*Job:* Repeat the first line of the listing and each line after it, exactly, through the line containing "yellow cutting board: 14 -> 13".
________________________
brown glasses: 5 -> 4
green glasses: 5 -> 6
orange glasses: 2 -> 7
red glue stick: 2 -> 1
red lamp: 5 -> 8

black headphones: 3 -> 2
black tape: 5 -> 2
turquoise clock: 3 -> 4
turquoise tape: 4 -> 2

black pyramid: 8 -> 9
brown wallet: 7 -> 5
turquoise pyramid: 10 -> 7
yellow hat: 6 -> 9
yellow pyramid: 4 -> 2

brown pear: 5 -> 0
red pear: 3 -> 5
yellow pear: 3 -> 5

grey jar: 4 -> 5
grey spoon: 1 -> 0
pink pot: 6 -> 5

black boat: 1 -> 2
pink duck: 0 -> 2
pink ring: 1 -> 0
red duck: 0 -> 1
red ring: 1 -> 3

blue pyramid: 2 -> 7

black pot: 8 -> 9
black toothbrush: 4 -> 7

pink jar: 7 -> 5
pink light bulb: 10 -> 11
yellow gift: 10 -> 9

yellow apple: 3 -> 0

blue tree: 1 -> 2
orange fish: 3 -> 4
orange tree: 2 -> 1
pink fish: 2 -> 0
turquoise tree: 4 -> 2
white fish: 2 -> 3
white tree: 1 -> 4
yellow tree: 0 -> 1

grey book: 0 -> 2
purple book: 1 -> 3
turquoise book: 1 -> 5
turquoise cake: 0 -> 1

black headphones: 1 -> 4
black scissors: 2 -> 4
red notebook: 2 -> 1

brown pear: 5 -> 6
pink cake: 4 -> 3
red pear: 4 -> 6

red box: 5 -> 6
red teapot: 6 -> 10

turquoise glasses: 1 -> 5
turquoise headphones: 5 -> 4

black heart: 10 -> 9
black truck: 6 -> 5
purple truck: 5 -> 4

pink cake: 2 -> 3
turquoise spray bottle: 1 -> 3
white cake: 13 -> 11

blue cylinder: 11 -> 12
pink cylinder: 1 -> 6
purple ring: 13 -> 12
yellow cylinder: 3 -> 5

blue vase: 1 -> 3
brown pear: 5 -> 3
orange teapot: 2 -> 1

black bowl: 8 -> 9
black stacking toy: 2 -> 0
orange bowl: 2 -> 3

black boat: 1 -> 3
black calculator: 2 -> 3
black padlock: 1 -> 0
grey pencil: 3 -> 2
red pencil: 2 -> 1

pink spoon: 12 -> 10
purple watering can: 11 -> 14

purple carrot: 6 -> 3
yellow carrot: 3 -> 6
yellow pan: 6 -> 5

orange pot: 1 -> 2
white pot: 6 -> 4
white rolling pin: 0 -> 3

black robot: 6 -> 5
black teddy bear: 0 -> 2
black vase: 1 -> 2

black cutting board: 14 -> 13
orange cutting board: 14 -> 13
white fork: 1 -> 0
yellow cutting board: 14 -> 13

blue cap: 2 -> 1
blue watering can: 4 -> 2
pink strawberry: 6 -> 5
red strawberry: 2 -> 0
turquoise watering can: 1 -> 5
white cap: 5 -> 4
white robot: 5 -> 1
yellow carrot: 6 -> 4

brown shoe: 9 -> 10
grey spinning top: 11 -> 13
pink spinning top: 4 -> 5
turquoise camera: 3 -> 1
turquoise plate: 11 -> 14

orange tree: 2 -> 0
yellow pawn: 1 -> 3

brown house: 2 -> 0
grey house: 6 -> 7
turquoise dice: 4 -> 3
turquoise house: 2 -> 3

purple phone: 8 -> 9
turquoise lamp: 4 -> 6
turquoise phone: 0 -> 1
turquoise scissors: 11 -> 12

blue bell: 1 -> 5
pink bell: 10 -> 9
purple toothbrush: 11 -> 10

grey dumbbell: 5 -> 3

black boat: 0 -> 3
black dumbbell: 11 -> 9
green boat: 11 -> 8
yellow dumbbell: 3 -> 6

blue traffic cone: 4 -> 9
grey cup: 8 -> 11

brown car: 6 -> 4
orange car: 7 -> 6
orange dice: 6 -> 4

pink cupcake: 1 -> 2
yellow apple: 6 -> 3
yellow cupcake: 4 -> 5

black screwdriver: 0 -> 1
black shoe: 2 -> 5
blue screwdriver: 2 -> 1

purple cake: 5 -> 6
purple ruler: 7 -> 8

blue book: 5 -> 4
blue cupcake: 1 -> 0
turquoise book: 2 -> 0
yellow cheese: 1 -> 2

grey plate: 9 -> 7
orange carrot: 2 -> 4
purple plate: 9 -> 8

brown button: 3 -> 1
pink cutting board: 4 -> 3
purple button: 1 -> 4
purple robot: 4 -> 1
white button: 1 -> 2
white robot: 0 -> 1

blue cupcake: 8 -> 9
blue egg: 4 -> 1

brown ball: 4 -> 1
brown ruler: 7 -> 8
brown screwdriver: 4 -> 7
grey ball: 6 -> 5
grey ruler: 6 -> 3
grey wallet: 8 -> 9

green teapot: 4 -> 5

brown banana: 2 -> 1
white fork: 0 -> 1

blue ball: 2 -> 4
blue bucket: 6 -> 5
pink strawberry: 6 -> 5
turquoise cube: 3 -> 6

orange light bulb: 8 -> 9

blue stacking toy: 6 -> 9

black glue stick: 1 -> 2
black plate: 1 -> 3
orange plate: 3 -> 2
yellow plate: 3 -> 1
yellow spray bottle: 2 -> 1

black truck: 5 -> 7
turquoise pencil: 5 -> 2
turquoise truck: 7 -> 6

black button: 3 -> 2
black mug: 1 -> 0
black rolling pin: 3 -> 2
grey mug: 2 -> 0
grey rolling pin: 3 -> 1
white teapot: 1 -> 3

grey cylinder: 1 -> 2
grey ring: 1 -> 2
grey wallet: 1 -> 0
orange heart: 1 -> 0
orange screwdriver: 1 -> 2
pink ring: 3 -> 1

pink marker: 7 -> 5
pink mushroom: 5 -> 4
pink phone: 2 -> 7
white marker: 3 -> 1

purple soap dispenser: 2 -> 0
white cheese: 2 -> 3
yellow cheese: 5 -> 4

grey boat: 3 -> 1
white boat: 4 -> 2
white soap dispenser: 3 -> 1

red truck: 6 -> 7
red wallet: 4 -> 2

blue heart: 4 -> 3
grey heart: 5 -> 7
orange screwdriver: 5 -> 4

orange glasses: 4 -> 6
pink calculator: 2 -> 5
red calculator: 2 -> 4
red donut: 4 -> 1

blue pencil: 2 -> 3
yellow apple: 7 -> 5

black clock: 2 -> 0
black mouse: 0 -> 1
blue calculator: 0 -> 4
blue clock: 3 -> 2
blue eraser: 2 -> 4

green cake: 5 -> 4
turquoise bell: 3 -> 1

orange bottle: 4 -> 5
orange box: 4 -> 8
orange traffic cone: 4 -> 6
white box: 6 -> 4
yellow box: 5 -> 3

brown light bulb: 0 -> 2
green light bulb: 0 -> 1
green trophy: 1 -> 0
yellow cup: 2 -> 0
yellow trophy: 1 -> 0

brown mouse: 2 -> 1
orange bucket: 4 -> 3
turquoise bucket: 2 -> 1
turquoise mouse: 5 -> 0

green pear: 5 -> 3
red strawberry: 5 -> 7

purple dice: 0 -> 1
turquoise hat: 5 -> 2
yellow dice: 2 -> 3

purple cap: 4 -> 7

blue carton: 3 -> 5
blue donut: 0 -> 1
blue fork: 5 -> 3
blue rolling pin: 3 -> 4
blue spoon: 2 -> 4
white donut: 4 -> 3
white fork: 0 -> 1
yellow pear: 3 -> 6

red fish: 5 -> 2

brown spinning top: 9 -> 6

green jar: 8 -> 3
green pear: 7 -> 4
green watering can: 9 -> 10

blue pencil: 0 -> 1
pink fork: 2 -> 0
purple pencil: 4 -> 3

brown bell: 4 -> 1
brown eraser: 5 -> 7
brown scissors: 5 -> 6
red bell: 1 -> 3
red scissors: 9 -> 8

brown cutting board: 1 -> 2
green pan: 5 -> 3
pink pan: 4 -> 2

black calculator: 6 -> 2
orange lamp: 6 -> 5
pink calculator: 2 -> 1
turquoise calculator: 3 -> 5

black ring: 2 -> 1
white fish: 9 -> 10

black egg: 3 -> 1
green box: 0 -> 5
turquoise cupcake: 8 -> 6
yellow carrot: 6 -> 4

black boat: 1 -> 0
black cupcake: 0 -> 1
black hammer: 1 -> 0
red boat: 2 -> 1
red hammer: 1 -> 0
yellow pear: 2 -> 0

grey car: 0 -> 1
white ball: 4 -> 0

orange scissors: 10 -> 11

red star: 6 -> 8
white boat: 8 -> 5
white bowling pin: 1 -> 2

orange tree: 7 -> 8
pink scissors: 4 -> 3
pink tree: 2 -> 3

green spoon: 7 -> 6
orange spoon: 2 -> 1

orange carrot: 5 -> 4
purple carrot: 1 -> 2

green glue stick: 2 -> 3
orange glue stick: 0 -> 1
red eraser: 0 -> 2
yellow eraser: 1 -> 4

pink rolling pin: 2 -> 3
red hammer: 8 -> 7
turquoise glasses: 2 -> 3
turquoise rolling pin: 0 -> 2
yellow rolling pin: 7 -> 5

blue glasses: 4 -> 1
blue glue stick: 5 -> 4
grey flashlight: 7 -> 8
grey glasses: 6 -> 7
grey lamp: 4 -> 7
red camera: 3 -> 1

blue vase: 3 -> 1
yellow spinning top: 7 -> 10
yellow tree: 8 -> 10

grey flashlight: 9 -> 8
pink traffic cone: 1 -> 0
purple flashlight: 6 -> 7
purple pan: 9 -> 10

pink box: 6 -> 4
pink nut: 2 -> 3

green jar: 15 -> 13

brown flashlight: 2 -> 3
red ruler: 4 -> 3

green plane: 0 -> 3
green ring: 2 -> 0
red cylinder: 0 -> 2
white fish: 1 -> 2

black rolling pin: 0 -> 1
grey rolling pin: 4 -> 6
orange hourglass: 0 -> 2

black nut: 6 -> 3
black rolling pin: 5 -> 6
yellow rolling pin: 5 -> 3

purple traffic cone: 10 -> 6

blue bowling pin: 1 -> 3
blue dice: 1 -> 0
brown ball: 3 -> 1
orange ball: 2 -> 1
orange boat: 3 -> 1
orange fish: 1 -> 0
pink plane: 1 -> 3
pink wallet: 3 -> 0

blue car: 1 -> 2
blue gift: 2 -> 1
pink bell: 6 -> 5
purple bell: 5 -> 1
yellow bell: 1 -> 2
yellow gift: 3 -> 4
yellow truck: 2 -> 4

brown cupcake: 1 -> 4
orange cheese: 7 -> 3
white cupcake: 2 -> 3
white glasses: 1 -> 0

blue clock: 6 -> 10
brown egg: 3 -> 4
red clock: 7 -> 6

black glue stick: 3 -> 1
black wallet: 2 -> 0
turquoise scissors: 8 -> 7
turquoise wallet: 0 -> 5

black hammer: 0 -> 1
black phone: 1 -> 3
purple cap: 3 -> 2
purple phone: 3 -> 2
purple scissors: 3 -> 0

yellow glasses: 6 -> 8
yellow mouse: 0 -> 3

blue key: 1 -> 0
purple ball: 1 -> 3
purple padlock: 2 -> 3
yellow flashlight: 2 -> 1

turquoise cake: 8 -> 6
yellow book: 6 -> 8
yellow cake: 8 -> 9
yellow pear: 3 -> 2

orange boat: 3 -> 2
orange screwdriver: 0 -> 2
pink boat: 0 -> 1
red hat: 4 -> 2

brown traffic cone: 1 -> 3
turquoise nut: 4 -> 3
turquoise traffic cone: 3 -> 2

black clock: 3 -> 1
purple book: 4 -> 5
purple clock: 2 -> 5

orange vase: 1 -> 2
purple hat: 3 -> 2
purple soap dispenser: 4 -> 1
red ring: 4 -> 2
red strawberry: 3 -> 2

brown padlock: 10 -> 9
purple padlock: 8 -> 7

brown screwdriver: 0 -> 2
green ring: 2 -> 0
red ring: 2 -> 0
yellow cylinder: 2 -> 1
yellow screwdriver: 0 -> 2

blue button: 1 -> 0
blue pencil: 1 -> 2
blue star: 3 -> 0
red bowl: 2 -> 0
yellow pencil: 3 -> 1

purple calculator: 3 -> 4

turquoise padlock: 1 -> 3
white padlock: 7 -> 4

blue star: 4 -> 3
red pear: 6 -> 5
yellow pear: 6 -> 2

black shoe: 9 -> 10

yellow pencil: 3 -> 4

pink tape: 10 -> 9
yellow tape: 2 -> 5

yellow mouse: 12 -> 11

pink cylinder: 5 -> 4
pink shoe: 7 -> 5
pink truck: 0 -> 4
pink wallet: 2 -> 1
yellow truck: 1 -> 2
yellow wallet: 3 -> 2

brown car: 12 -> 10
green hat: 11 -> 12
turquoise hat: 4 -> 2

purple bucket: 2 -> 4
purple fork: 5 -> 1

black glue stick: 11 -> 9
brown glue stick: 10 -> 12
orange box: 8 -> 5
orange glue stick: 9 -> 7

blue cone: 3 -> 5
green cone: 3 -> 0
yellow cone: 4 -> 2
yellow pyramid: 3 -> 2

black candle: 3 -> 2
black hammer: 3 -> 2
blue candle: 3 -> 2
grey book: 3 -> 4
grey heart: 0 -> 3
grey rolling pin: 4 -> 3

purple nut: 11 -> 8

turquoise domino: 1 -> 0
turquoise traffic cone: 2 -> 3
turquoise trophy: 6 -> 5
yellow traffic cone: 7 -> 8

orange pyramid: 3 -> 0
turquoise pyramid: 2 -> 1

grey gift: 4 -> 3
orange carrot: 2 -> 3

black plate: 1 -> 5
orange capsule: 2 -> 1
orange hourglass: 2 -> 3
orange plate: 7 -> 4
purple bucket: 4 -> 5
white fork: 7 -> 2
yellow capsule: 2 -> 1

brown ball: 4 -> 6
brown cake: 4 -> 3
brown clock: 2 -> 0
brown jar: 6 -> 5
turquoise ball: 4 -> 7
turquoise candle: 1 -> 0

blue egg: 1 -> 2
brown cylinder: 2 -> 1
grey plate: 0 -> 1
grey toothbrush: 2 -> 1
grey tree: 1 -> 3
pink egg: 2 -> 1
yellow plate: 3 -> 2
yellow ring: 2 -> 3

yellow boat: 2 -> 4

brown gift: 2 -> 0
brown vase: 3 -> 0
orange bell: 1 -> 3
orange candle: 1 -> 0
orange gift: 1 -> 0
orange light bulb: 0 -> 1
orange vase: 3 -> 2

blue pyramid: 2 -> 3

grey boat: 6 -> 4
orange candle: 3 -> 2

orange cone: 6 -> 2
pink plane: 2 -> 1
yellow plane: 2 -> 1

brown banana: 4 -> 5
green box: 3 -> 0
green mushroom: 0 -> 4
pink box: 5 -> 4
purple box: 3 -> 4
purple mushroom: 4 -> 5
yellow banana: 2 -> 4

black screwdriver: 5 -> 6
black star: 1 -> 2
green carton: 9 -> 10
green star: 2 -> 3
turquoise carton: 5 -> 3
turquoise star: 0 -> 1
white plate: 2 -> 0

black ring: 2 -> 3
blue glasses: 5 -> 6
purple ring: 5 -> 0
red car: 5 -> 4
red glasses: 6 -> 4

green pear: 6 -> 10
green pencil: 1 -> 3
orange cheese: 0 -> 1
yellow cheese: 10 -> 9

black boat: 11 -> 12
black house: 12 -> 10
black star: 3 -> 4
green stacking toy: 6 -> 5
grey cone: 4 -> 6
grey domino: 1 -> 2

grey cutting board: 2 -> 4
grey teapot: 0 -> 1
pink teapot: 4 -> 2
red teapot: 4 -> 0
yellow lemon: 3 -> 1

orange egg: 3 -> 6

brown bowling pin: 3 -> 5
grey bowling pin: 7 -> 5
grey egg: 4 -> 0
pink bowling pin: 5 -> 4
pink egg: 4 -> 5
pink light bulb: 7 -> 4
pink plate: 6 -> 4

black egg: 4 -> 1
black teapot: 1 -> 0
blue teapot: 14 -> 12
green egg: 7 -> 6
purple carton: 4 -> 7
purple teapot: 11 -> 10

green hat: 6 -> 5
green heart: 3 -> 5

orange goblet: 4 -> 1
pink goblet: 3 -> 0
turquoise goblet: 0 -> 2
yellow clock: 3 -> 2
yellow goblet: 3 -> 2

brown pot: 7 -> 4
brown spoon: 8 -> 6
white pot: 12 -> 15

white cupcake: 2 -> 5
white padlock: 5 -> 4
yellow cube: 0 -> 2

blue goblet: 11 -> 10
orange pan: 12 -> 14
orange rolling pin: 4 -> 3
________________________
*Task response:*
brown glasses: 5 -> 4
green glasses: 5 -> 6
orange glasses: 2 -> 7
red glue stick: 2 -> 1
red lamp: 5 -> 8

black headphones: 3 -> 2
black tape: 5 -> 2
turquoise clock: 3 -> 4
turquoise tape: 4 -> 2

black pyramid: 8 -> 9
brown wallet: 7 -> 5
turquoise pyramid: 10 -> 7
yellow hat: 6 -> 9
yellow pyramid: 4 -> 2

brown pear: 5 -> 0
red pear: 3 -> 5
yellow pear: 3 -> 5

grey jar: 4 -> 5
grey spoon: 1 -> 0
pink pot: 6 -> 5

black boat: 1 -> 2
pink duck: 0 -> 2
pink ring: 1 -> 0
red duck: 0 -> 1
red ring: 1 -> 3

blue pyramid: 2 -> 7

black pot: 8 -> 9
black toothbrush: 4 -> 7

pink jar: 7 -> 5
pink light bulb: 10 -> 11
yellow gift: 10 -> 9

yellow apple: 3 -> 0

blue tree: 1 -> 2
orange fish: 3 -> 4
orange tree: 2 -> 1
pink fish: 2 -> 0
turquoise tree: 4 -> 2
white fish: 2 -> 3
white tree: 1 -> 4
yellow tree: 0 -> 1

grey book: 0 -> 2
purple book: 1 -> 3
turquoise book: 1 -> 5
turquoise cake: 0 -> 1

black headphones: 1 -> 4
black scissors: 2 -> 4
red notebook: 2 -> 1

brown pear: 5 -> 6
pink cake: 4 -> 3
red pear: 4 -> 6

red box: 5 -> 6
red teapot: 6 -> 10

turquoise glasses: 1 -> 5
turquoise headphones: 5 -> 4

black heart: 10 -> 9
black truck: 6 -> 5
purple truck: 5 -> 4

pink cake: 2 -> 3
turquoise spray bottle: 1 -> 3
white cake: 13 -> 11

blue cylinder: 11 -> 12
pink cylinder: 1 -> 6
purple ring: 13 -> 12
yellow cylinder: 3 -> 5

blue vase: 1 -> 3
brown pear: 5 -> 3
orange teapot: 2 -> 1

black bowl: 8 -> 9
black stacking toy: 2 -> 0
orange bowl: 2 -> 3

black boat: 1 -> 3
black calculator: 2 -> 3
black padlock: 1 -> 0
grey pencil: 3 -> 2
red pencil: 2 -> 1

pink spoon: 12 -> 10
purple watering can: 11 -> 14

purple carrot: 6 -> 3
yellow carrot: 3 -> 6
yellow pan: 6 -> 5

orange pot: 1 -> 2
white pot: 6 -> 4
white rolling pin: 0 -> 3

black robot: 6 -> 5
black teddy bear: 0 -> 2
black vase: 1 -> 2

black cutting board: 14 -> 13
orange cutting board: 14 -> 13
white fork: 1 -> 0
yellow cutting board: 14 -> 13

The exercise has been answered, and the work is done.